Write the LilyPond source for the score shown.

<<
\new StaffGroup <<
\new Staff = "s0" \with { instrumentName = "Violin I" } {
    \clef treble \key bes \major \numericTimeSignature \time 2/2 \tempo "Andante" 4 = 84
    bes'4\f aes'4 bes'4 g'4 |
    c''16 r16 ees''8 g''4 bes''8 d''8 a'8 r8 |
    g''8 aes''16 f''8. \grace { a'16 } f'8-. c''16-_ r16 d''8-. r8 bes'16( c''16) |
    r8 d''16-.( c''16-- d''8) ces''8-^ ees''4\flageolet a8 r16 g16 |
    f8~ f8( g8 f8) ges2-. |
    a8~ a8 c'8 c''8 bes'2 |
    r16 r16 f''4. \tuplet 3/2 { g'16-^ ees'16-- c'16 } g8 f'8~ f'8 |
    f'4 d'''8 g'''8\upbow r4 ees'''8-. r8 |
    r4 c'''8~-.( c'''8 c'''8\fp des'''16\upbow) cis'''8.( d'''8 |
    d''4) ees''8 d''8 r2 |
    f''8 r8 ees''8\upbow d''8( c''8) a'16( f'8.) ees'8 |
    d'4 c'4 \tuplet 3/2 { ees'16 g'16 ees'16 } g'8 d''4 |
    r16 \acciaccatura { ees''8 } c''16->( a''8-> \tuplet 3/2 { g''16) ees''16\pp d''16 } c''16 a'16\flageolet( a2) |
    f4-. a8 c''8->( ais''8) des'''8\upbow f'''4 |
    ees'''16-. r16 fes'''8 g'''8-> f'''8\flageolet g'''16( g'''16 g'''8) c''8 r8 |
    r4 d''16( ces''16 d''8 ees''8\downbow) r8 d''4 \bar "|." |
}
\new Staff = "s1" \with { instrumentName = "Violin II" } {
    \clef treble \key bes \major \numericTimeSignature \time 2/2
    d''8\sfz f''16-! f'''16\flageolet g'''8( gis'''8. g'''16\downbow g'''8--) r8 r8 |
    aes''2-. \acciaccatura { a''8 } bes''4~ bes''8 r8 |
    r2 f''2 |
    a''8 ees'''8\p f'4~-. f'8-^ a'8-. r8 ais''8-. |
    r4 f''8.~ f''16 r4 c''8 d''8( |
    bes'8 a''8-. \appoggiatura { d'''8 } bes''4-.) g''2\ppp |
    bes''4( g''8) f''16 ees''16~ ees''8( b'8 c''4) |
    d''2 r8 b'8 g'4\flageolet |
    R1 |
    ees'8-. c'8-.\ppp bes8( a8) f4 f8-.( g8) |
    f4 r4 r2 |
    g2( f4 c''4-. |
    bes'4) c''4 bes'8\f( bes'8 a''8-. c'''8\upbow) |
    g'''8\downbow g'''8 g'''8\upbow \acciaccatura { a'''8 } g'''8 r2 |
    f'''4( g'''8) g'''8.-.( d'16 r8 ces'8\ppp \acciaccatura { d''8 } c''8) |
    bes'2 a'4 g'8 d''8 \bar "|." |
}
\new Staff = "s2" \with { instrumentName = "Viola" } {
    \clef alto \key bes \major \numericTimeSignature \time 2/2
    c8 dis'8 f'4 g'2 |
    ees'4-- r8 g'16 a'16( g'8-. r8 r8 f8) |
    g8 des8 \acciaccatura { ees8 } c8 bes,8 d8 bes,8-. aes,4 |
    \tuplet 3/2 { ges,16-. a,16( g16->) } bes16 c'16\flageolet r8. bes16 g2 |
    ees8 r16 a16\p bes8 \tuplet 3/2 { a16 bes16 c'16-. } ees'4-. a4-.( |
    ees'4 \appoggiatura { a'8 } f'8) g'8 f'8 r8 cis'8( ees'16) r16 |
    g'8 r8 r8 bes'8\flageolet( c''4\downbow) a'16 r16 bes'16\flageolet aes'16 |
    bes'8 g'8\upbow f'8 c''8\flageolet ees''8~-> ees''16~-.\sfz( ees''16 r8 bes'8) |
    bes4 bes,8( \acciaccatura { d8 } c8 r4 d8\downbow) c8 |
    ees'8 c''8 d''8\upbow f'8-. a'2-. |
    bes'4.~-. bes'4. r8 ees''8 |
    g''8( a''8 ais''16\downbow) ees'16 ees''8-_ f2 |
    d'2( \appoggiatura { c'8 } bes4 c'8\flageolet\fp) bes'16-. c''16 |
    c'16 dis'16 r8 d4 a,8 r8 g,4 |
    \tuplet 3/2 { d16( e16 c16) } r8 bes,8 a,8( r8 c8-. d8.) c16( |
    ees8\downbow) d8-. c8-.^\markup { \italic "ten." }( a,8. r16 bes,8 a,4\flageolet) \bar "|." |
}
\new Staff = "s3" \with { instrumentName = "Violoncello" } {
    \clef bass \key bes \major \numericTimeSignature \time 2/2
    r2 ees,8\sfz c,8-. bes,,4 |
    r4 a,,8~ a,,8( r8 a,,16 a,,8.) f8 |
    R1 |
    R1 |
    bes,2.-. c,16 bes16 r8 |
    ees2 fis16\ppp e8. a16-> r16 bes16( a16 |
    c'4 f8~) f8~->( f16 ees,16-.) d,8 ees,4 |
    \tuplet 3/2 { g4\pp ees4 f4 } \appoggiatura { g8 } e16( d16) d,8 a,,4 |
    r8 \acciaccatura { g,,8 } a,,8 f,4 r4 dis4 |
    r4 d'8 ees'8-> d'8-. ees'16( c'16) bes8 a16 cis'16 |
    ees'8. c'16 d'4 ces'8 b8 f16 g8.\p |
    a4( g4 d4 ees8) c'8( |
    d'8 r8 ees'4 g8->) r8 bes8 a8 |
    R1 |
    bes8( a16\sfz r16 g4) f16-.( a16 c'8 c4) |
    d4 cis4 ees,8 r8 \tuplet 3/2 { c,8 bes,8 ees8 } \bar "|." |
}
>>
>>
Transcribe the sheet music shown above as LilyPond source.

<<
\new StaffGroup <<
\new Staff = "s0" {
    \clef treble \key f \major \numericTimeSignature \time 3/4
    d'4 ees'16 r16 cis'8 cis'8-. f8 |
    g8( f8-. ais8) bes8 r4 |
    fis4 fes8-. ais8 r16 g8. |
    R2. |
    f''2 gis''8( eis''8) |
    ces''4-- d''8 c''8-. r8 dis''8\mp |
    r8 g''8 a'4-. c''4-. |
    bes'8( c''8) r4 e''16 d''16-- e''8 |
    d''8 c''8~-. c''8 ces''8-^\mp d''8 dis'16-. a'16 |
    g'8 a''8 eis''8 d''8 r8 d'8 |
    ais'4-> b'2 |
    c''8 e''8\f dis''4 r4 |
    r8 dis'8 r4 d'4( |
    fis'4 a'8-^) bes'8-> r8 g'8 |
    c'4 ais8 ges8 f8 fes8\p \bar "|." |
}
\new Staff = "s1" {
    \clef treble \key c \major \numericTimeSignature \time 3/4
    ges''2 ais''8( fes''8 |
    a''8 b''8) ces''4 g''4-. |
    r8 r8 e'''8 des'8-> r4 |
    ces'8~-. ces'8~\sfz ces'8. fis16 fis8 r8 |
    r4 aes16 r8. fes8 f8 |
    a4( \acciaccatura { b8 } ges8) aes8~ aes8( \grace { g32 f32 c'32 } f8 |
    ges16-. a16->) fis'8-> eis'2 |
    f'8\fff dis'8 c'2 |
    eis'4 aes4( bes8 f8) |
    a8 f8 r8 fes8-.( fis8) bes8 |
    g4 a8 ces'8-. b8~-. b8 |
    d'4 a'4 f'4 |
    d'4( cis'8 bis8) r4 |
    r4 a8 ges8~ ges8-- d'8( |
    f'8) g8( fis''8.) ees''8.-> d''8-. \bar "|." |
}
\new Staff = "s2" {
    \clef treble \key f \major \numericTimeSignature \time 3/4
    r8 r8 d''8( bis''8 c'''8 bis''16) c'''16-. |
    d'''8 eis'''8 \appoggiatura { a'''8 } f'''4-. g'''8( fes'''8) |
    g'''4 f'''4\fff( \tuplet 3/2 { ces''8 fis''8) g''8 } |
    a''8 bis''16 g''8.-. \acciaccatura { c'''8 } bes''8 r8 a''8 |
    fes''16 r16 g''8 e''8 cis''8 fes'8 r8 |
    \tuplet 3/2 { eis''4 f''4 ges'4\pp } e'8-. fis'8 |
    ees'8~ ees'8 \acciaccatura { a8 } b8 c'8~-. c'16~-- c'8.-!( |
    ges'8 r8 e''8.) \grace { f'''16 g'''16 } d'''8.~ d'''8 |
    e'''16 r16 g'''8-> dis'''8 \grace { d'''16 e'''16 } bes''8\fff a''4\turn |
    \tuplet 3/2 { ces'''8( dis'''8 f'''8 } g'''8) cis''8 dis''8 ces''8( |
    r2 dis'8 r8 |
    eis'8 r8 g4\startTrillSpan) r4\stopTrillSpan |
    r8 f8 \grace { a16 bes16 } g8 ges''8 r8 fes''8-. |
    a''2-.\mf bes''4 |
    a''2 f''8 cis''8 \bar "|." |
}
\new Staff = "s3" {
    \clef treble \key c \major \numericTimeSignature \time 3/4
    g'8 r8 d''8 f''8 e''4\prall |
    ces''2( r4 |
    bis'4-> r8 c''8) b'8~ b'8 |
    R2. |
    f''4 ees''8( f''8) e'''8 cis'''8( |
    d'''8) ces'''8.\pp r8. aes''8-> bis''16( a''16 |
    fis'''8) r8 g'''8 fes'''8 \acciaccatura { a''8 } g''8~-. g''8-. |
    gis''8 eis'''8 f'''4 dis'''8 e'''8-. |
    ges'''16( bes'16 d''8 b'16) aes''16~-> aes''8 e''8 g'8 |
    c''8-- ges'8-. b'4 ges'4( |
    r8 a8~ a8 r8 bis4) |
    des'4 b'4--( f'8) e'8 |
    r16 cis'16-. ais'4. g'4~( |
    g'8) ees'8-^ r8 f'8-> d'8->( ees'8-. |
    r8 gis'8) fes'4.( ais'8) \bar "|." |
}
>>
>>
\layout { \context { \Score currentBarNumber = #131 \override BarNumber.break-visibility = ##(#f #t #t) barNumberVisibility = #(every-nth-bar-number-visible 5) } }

========

**BRIEF**
Gather every line of the data above that contains the string "time", treating uppercase and lowercase letters as distinct.

**RESULT**
    \clef treble \key bes \major \numericTimeSignature \time 2/2 \tempo "Andante" 4 = 84
    \clef treble \key bes \major \numericTimeSignature \time 2/2
    \clef alto \key bes \major \numericTimeSignature \time 2/2
    \clef bass \key bes \major \numericTimeSignature \time 2/2
    \clef treble \key f \major \numericTimeSignature \time 3/4
    \clef treble \key c \major \numericTimeSignature \time 3/4
    \clef treble \key f \major \numericTimeSignature \time 3/4
    \clef treble \key c \major \numericTimeSignature \time 3/4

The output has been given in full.